**What is being asked**
Reproduce the entries exactly as they appear below.

Segment Open

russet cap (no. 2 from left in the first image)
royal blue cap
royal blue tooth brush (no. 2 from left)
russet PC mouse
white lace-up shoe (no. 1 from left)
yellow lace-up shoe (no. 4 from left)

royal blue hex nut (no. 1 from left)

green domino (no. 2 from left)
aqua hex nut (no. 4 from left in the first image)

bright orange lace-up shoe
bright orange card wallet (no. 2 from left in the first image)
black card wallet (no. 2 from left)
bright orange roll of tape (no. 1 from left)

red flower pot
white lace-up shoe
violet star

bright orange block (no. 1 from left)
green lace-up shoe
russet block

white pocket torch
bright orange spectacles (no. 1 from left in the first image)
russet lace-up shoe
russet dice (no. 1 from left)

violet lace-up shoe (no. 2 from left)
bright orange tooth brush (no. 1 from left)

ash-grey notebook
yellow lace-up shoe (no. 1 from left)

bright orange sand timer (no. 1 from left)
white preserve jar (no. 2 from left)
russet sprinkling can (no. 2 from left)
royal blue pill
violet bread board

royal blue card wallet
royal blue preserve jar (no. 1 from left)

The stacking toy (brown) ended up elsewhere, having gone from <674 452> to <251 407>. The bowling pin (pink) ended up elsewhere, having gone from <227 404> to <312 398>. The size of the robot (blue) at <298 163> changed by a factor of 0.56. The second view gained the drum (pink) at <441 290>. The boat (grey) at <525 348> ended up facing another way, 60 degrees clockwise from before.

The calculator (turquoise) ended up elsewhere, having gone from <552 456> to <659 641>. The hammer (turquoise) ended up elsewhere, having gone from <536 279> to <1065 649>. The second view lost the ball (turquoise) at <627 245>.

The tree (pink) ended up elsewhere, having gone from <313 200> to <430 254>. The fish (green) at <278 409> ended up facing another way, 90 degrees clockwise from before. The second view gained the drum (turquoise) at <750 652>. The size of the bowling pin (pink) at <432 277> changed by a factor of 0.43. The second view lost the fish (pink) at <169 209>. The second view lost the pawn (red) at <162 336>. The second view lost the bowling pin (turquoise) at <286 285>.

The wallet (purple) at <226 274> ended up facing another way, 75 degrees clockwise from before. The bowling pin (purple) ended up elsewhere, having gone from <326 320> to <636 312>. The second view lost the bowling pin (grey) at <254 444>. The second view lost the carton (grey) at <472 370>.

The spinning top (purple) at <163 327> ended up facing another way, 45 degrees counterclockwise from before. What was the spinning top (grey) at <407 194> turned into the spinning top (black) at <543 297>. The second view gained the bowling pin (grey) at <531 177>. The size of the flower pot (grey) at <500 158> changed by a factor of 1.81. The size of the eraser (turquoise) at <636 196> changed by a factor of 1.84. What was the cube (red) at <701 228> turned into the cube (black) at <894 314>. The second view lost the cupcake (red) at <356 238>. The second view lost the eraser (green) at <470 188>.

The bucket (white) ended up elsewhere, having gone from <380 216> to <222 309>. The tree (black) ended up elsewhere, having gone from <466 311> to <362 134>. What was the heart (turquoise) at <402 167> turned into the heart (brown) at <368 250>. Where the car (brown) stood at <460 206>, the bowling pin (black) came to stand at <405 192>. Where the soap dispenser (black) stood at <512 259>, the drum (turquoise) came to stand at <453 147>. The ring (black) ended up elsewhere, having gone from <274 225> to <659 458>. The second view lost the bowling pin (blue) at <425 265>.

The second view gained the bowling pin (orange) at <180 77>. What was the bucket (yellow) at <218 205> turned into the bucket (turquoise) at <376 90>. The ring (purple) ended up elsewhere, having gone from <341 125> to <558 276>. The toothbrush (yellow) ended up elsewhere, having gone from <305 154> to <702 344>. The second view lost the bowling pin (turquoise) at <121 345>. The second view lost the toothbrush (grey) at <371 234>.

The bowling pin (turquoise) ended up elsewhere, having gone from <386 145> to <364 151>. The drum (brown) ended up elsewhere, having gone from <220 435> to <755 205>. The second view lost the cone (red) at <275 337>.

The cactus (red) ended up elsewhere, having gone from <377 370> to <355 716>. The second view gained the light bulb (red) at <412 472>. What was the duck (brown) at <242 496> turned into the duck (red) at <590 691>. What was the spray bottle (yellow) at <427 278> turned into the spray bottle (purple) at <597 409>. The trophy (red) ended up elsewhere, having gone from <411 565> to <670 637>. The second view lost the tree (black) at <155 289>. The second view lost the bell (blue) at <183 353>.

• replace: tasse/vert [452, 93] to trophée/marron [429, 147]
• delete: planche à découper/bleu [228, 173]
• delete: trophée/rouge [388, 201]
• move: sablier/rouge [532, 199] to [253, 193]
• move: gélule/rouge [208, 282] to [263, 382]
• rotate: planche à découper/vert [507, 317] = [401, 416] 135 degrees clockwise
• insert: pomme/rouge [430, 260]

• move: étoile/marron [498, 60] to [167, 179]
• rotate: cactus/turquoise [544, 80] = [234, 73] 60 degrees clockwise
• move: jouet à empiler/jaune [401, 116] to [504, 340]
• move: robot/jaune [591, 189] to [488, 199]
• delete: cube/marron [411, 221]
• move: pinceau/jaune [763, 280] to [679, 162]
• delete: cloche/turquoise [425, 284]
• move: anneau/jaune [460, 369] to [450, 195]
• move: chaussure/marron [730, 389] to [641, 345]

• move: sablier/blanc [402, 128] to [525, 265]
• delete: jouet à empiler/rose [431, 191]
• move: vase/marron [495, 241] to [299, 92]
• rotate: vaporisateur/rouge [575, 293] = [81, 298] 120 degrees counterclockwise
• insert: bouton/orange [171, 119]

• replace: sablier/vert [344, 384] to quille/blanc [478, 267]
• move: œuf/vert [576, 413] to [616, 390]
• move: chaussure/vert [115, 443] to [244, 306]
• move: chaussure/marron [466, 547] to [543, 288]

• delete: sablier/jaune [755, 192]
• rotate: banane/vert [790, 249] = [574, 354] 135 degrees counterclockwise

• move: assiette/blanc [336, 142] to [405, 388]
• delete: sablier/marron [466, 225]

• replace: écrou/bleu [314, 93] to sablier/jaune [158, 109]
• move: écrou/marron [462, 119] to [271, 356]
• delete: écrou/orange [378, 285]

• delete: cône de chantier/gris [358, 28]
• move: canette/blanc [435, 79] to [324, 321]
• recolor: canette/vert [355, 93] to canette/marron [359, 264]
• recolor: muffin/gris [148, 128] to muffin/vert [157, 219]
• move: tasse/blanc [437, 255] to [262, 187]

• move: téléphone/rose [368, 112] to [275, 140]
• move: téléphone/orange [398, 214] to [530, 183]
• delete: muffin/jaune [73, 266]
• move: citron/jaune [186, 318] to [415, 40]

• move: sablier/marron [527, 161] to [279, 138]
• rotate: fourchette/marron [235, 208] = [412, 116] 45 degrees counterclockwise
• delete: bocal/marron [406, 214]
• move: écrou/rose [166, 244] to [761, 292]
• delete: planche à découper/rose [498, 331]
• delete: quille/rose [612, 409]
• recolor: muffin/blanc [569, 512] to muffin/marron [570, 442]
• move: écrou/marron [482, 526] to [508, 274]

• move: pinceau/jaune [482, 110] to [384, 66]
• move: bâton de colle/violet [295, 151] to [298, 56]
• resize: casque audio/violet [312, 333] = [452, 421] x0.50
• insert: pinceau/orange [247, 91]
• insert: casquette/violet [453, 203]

Segment Closed

**Completed task**
russet cap (no. 2 from left in the first image)
royal blue cap
royal blue tooth brush (no. 2 from left)
russet PC mouse
white lace-up shoe (no. 1 from left)
yellow lace-up shoe (no. 4 from left)

royal blue hex nut (no. 1 from left)

green domino (no. 2 from left)
aqua hex nut (no. 4 from left in the first image)

bright orange lace-up shoe
bright orange card wallet (no. 2 from left in the first image)
black card wallet (no. 2 from left)
bright orange roll of tape (no. 1 from left)

red flower pot
white lace-up shoe
violet star

bright orange block (no. 1 from left)
green lace-up shoe
russet block

white pocket torch
bright orange spectacles (no. 1 from left in the first image)
russet lace-up shoe
russet dice (no. 1 from left)

violet lace-up shoe (no. 2 from left)
bright orange tooth brush (no. 1 from left)

ash-grey notebook
yellow lace-up shoe (no. 1 from left)

bright orange sand timer (no. 1 from left)
white preserve jar (no. 2 from left)
russet sprinkling can (no. 2 from left)
royal blue pill
violet bread board

royal blue card wallet
royal blue preserve jar (no. 1 from left)

The stacking toy (brown) ended up elsewhere, having gone from <674 452> to <251 407>. The bowling pin (pink) ended up elsewhere, having gone from <227 404> to <312 398>. The size of the robot (blue) at <298 163> changed by a factor of 0.56. The second view gained the drum (pink) at <441 290>. The boat (grey) at <525 348> ended up facing another way, 60 degrees clockwise from before.

The calculator (turquoise) ended up elsewhere, having gone from <552 456> to <659 641>. The hammer (turquoise) ended up elsewhere, having gone from <536 279> to <1065 649>. The second view lost the ball (turquoise) at <627 245>.

The tree (pink) ended up elsewhere, having gone from <313 200> to <430 254>. The fish (green) at <278 409> ended up facing another way, 90 degrees clockwise from before. The second view gained the drum (turquoise) at <750 652>. The size of the bowling pin (pink) at <432 277> changed by a factor of 0.43. The second view lost the fish (pink) at <169 209>. The second view lost the pawn (red) at <162 336>. The second view lost the bowling pin (turquoise) at <286 285>.

The wallet (purple) at <226 274> ended up facing another way, 75 degrees clockwise from before. The bowling pin (purple) ended up elsewhere, having gone from <326 320> to <636 312>. The second view lost the bowling pin (grey) at <254 444>. The second view lost the carton (grey) at <472 370>.

The spinning top (purple) at <163 327> ended up facing another way, 45 degrees counterclockwise from before. What was the spinning top (grey) at <407 194> turned into the spinning top (black) at <543 297>. The second view gained the bowling pin (grey) at <531 177>. The size of the flower pot (grey) at <500 158> changed by a factor of 1.81. The size of the eraser (turquoise) at <636 196> changed by a factor of 1.84. What was the cube (red) at <701 228> turned into the cube (black) at <894 314>. The second view lost the cupcake (red) at <356 238>. The second view lost the eraser (green) at <470 188>.

The bucket (white) ended up elsewhere, having gone from <380 216> to <222 309>. The tree (black) ended up elsewhere, having gone from <466 311> to <362 134>. What was the heart (turquoise) at <402 167> turned into the heart (brown) at <368 250>. Where the car (brown) stood at <460 206>, the bowling pin (black) came to stand at <405 192>. Where the soap dispenser (black) stood at <512 259>, the drum (turquoise) came to stand at <453 147>. The ring (black) ended up elsewhere, having gone from <274 225> to <659 458>. The second view lost the bowling pin (blue) at <425 265>.

The second view gained the bowling pin (orange) at <180 77>. What was the bucket (yellow) at <218 205> turned into the bucket (turquoise) at <376 90>. The ring (purple) ended up elsewhere, having gone from <341 125> to <558 276>. The toothbrush (yellow) ended up elsewhere, having gone from <305 154> to <702 344>. The second view lost the bowling pin (turquoise) at <121 345>. The second view lost the toothbrush (grey) at <371 234>.

The bowling pin (turquoise) ended up elsewhere, having gone from <386 145> to <364 151>. The drum (brown) ended up elsewhere, having gone from <220 435> to <755 205>. The second view lost the cone (red) at <275 337>.

The cactus (red) ended up elsewhere, having gone from <377 370> to <355 716>. The second view gained the light bulb (red) at <412 472>. What was the duck (brown) at <242 496> turned into the duck (red) at <590 691>. What was the spray bottle (yellow) at <427 278> turned into the spray bottle (purple) at <597 409>. The trophy (red) ended up elsewhere, having gone from <411 565> to <670 637>. The second view lost the tree (black) at <155 289>. The second view lost the bell (blue) at <183 353>.

• replace: tasse/vert [452, 93] to trophée/marron [429, 147]
• delete: planche à découper/bleu [228, 173]
• delete: trophée/rouge [388, 201]
• move: sablier/rouge [532, 199] to [253, 193]
• move: gélule/rouge [208, 282] to [263, 382]
• rotate: planche à découper/vert [507, 317] = [401, 416] 135 degrees clockwise
• insert: pomme/rouge [430, 260]

• move: étoile/marron [498, 60] to [167, 179]
• rotate: cactus/turquoise [544, 80] = [234, 73] 60 degrees clockwise
• move: jouet à empiler/jaune [401, 116] to [504, 340]
• move: robot/jaune [591, 189] to [488, 199]
• delete: cube/marron [411, 221]
• move: pinceau/jaune [763, 280] to [679, 162]
• delete: cloche/turquoise [425, 284]
• move: anneau/jaune [460, 369] to [450, 195]
• move: chaussure/marron [730, 389] to [641, 345]

• move: sablier/blanc [402, 128] to [525, 265]
• delete: jouet à empiler/rose [431, 191]
• move: vase/marron [495, 241] to [299, 92]
• rotate: vaporisateur/rouge [575, 293] = [81, 298] 120 degrees counterclockwise
• insert: bouton/orange [171, 119]

• replace: sablier/vert [344, 384] to quille/blanc [478, 267]
• move: œuf/vert [576, 413] to [616, 390]
• move: chaussure/vert [115, 443] to [244, 306]
• move: chaussure/marron [466, 547] to [543, 288]

• delete: sablier/jaune [755, 192]
• rotate: banane/vert [790, 249] = [574, 354] 135 degrees counterclockwise

• move: assiette/blanc [336, 142] to [405, 388]
• delete: sablier/marron [466, 225]

• replace: écrou/bleu [314, 93] to sablier/jaune [158, 109]
• move: écrou/marron [462, 119] to [271, 356]
• delete: écrou/orange [378, 285]

• delete: cône de chantier/gris [358, 28]
• move: canette/blanc [435, 79] to [324, 321]
• recolor: canette/vert [355, 93] to canette/marron [359, 264]
• recolor: muffin/gris [148, 128] to muffin/vert [157, 219]
• move: tasse/blanc [437, 255] to [262, 187]

• move: téléphone/rose [368, 112] to [275, 140]
• move: téléphone/orange [398, 214] to [530, 183]
• delete: muffin/jaune [73, 266]
• move: citron/jaune [186, 318] to [415, 40]

• move: sablier/marron [527, 161] to [279, 138]
• rotate: fourchette/marron [235, 208] = [412, 116] 45 degrees counterclockwise
• delete: bocal/marron [406, 214]
• move: écrou/rose [166, 244] to [761, 292]
• delete: planche à découper/rose [498, 331]
• delete: quille/rose [612, 409]
• recolor: muffin/blanc [569, 512] to muffin/marron [570, 442]
• move: écrou/marron [482, 526] to [508, 274]

• move: pinceau/jaune [482, 110] to [384, 66]
• move: bâton de colle/violet [295, 151] to [298, 56]
• resize: casque audio/violet [312, 333] = [452, 421] x0.50
• insert: pinceau/orange [247, 91]
• insert: casquette/violet [453, 203]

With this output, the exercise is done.